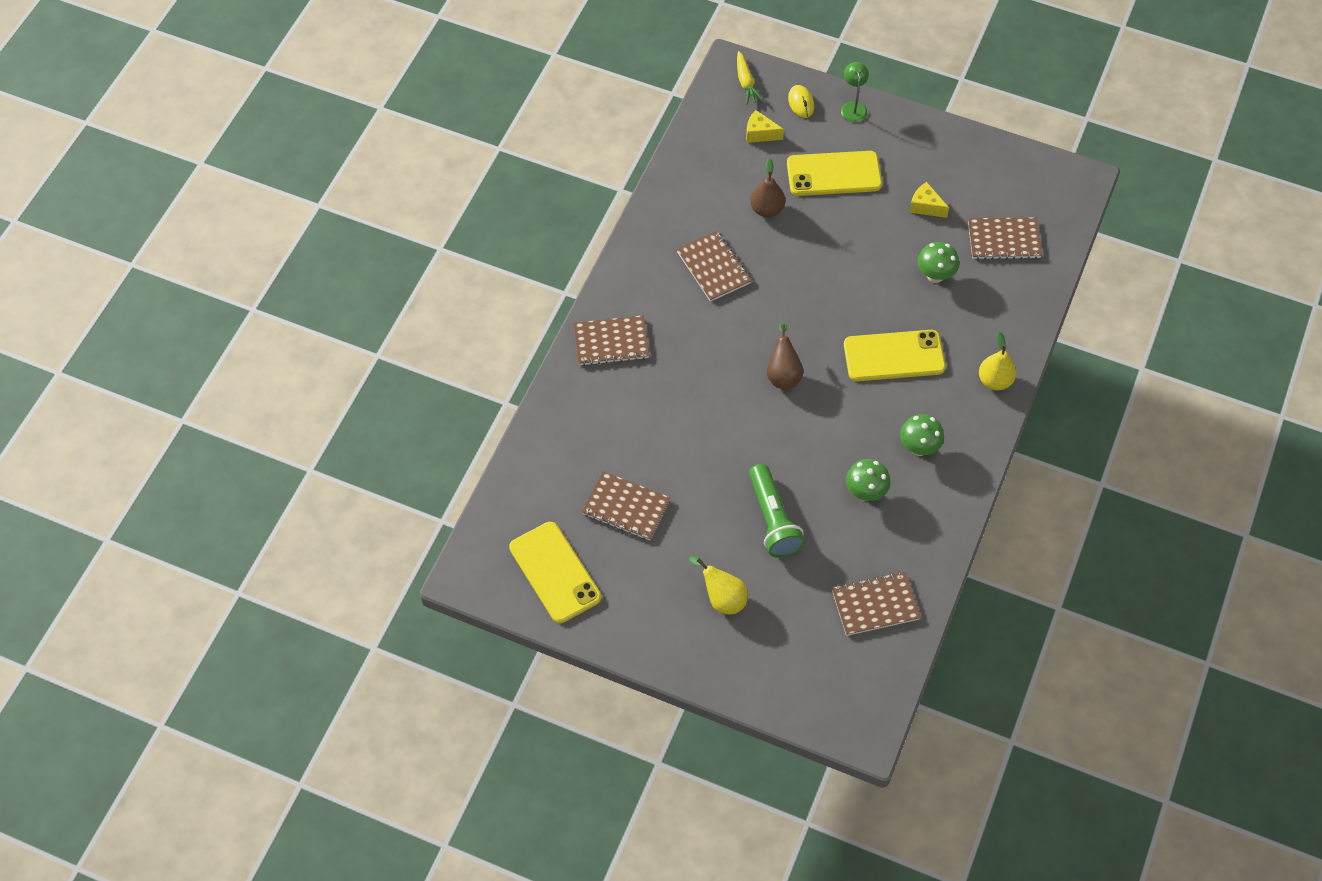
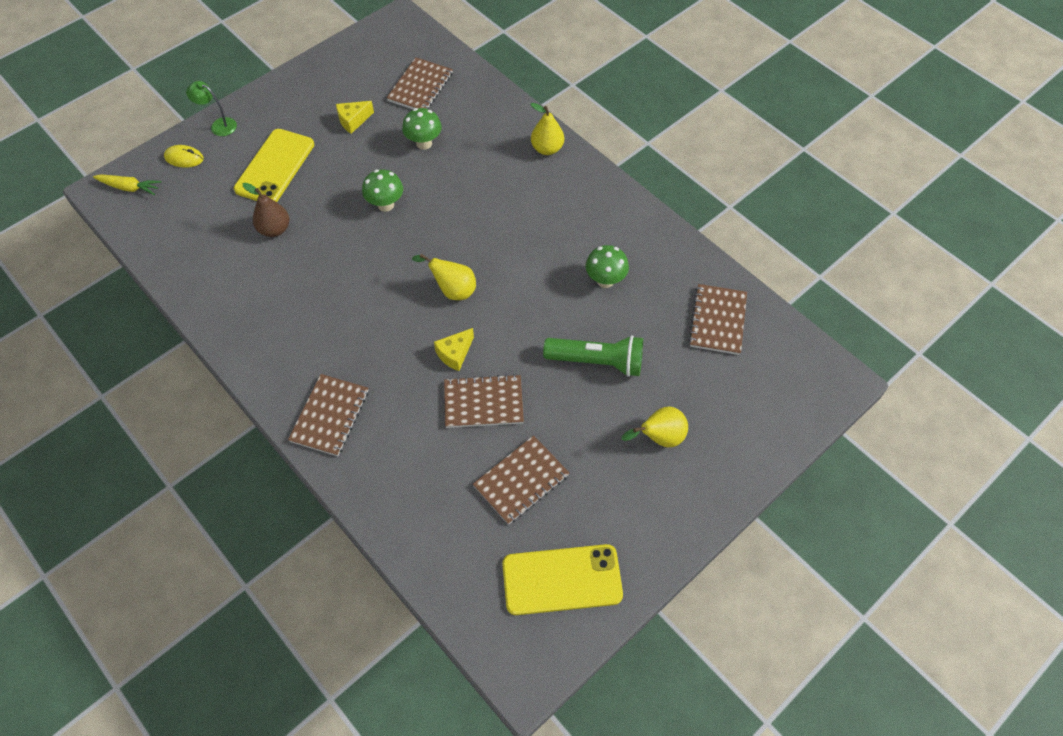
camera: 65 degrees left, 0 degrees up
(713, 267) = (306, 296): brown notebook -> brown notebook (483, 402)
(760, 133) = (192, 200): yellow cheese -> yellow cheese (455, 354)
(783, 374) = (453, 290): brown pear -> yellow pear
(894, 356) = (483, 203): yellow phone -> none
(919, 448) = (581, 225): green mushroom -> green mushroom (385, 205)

...

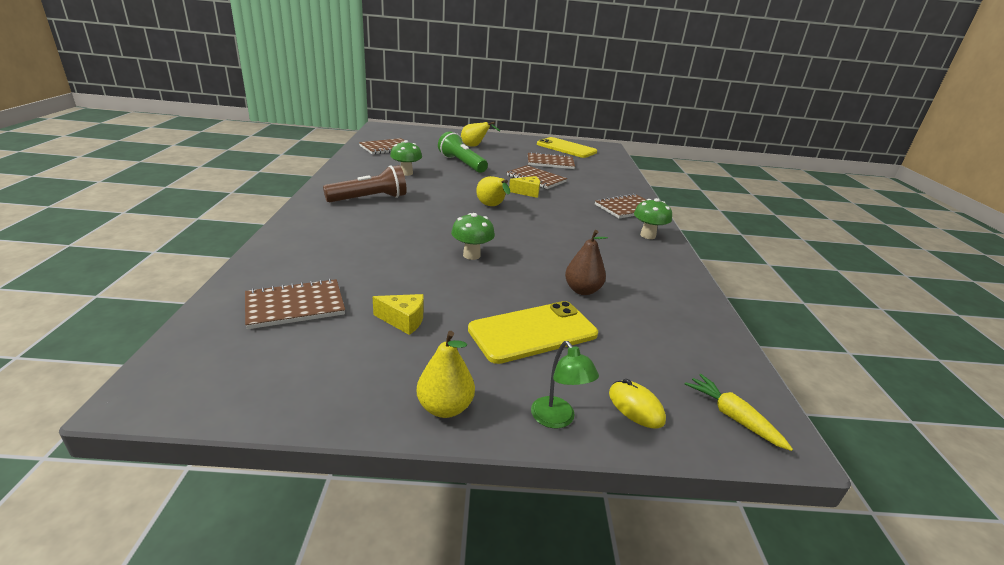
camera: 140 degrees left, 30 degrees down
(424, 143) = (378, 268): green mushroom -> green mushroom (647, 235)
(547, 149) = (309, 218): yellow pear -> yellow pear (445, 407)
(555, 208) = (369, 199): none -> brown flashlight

--

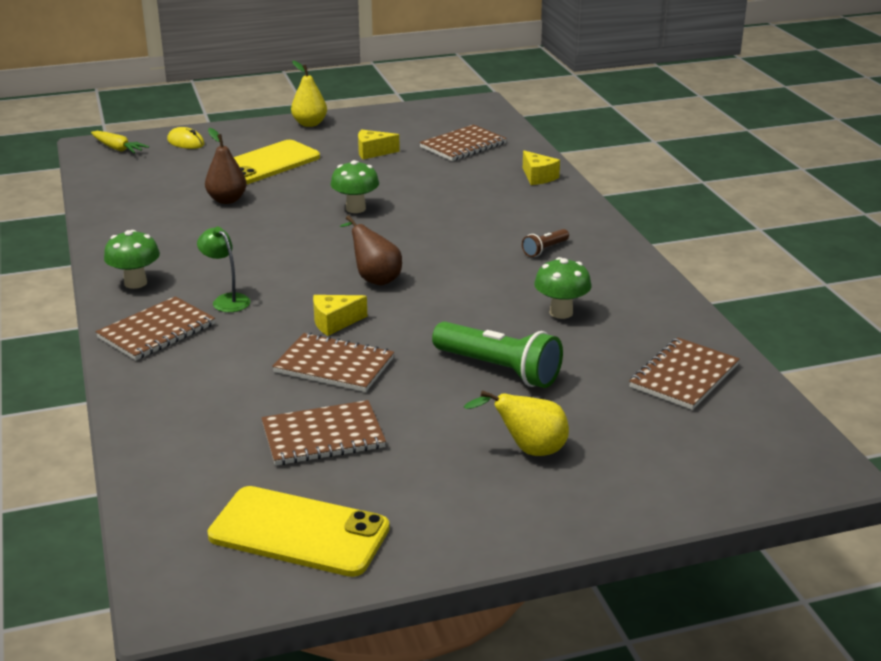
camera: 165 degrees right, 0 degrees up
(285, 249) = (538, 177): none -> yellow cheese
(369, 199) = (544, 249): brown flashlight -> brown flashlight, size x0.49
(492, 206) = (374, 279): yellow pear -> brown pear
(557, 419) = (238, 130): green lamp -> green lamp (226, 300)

Job item | Please show every line of the entries above that contains the word "none".

Task answer |
(894, 356) = (483, 203): yellow phone -> none
(555, 208) = (369, 199): none -> brown flashlight
(285, 249) = (538, 177): none -> yellow cheese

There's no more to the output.